§ Directions
Take the entries below and print only the lines from the one with "camera: 155 degrees right, 10 degrees up" through the one with "(434, 331) = (174, 293): none -> yellow spoon", exactly as they stand, both ends included.

§ Information provided
◆ ◆ ◆
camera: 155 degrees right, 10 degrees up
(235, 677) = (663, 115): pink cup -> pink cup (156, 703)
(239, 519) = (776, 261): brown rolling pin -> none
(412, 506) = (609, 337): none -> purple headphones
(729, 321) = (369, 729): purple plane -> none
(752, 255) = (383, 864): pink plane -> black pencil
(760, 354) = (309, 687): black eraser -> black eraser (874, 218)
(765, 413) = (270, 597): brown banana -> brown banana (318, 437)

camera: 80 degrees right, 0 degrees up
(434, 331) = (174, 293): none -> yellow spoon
◆ ◆ ◆
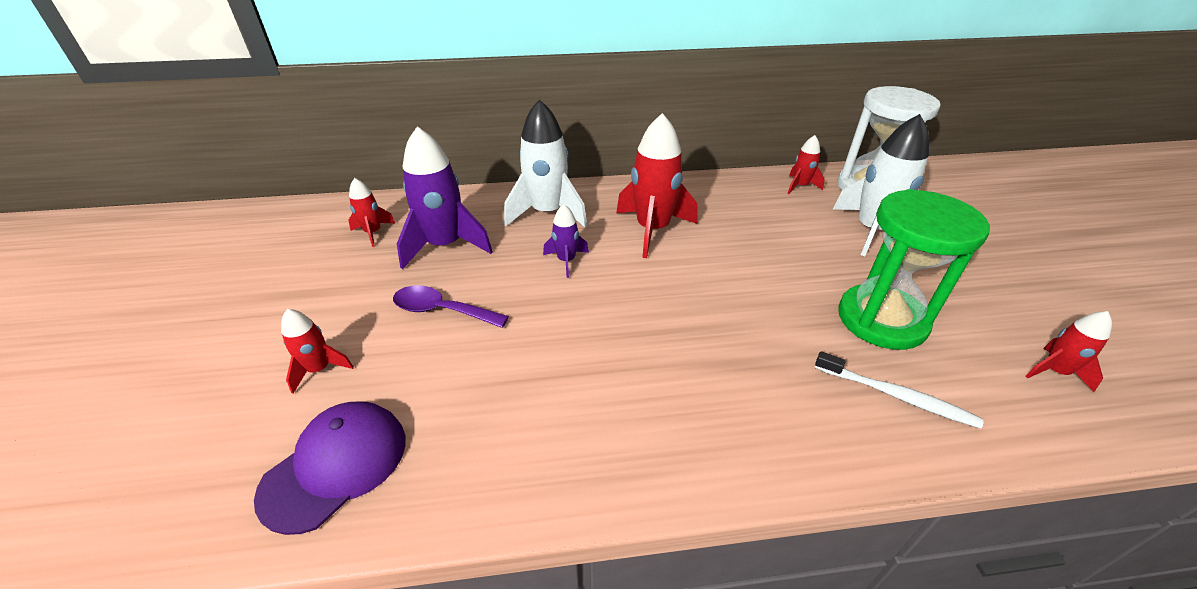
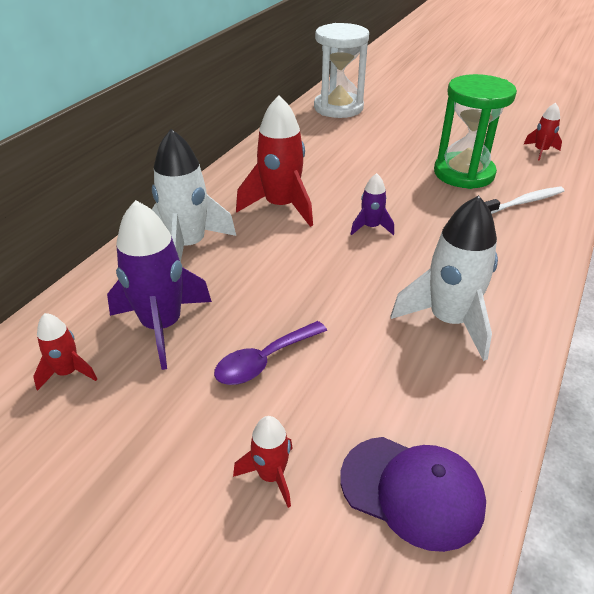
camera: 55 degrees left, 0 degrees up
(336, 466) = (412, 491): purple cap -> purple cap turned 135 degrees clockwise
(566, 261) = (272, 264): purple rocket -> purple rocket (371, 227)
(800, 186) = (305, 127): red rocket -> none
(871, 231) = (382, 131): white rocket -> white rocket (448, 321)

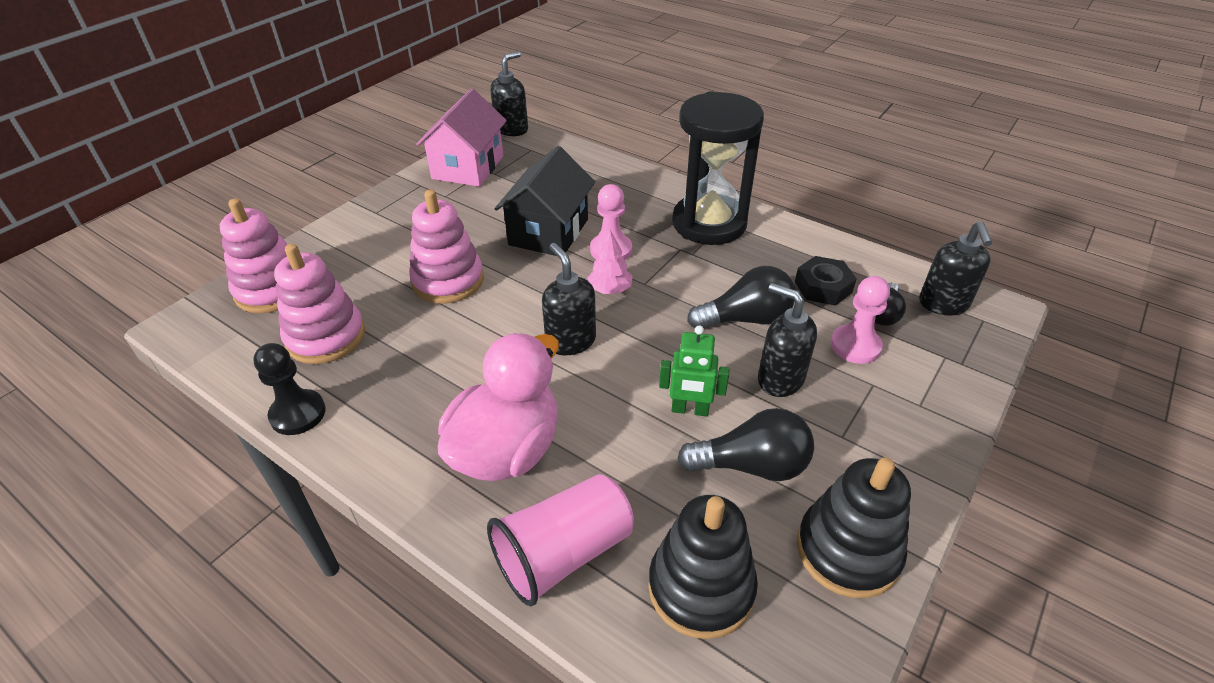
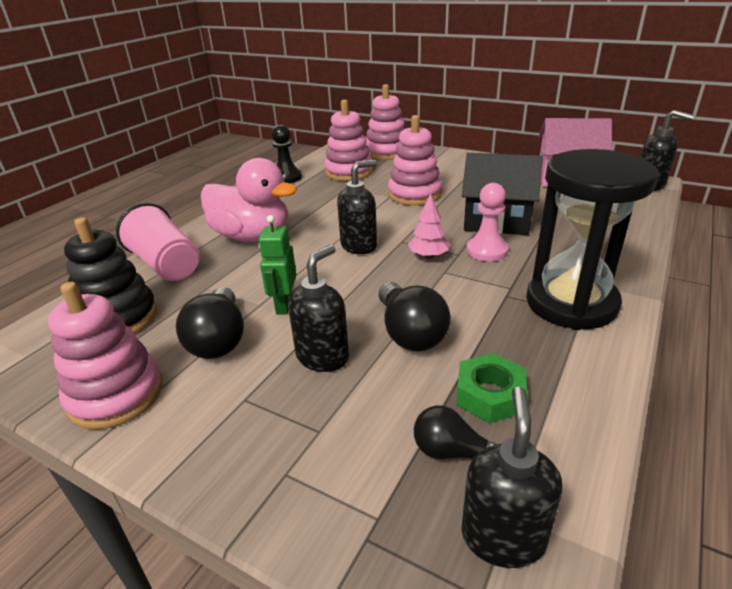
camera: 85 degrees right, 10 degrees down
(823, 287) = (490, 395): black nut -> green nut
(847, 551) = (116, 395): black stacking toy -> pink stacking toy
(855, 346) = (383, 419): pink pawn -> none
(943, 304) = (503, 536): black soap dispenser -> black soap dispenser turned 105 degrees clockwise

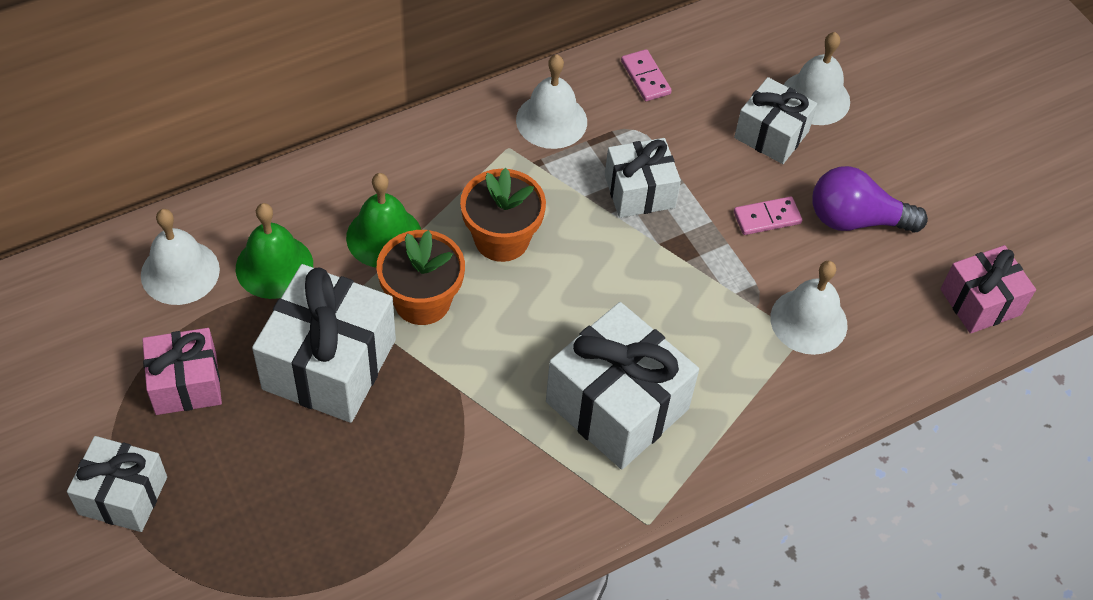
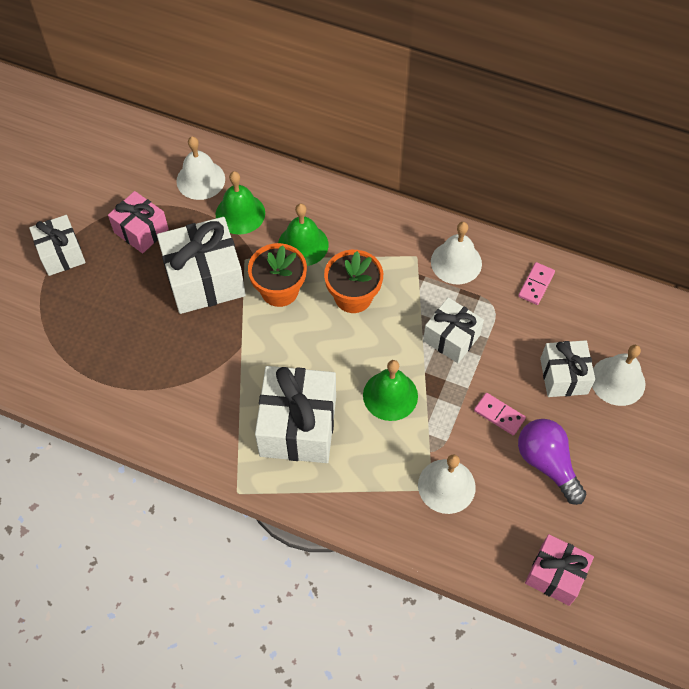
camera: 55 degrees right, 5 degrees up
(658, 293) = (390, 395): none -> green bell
◆ ◆ ◆
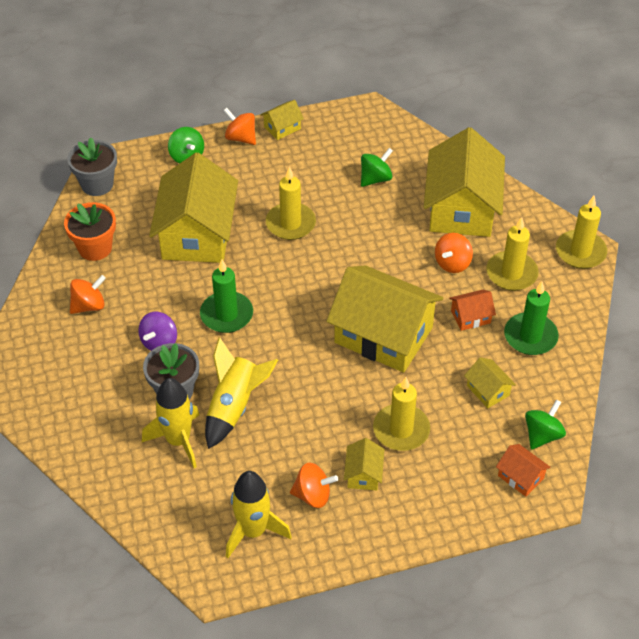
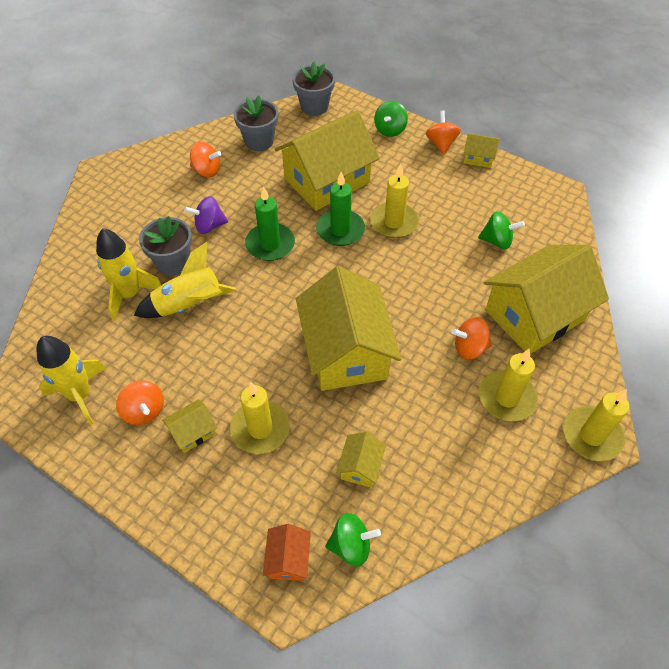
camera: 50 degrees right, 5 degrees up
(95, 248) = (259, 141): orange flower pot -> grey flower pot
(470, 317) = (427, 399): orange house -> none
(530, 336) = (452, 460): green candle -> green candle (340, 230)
◆ ◆ ◆
§ Answer for the task
camera: 155 degrees right, 10 degrees up
(235, 677) = (663, 115): pink cup -> pink cup (156, 703)
(239, 519) = (776, 261): brown rolling pin -> none
(412, 506) = (609, 337): none -> purple headphones
(729, 321) = (369, 729): purple plane -> none
(752, 255) = (383, 864): pink plane -> black pencil
(760, 354) = (309, 687): black eraser -> black eraser (874, 218)
(765, 413) = (270, 597): brown banana -> brown banana (318, 437)

camera: 80 degrees right, 0 degrees up
(434, 331) = (174, 293): none -> yellow spoon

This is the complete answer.